━━━━━ PROVIDED DATA
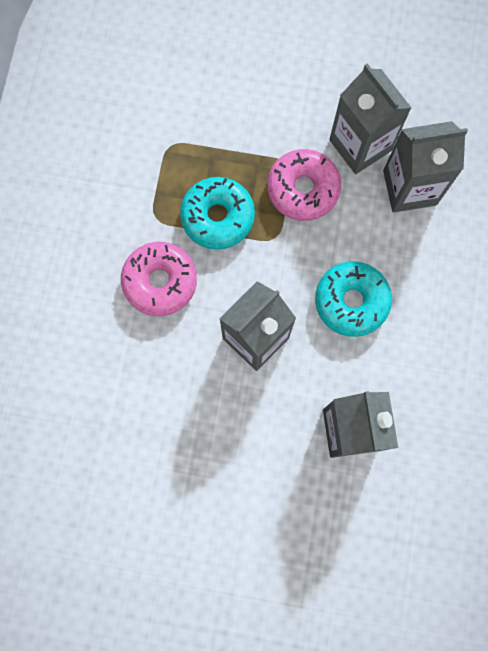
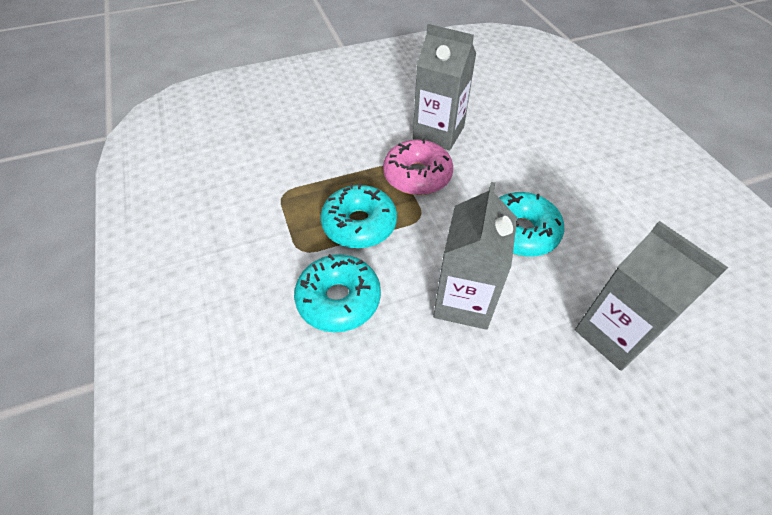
camera: 30 degrees left, 25 degrees down
(160, 282) = (338, 299): pink donut -> turquoise donut
(409, 187) = (496, 142): grey carton -> none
━━━━━━━━━━
TRY IT: An exact printout is needed of the lines from the one containing "(160, 282) = (338, 299): pink" through the end of the listing above, both of those lines included, and nothing else.

SOLUTION TO THIS PROBLEM:
(160, 282) = (338, 299): pink donut -> turquoise donut
(409, 187) = (496, 142): grey carton -> none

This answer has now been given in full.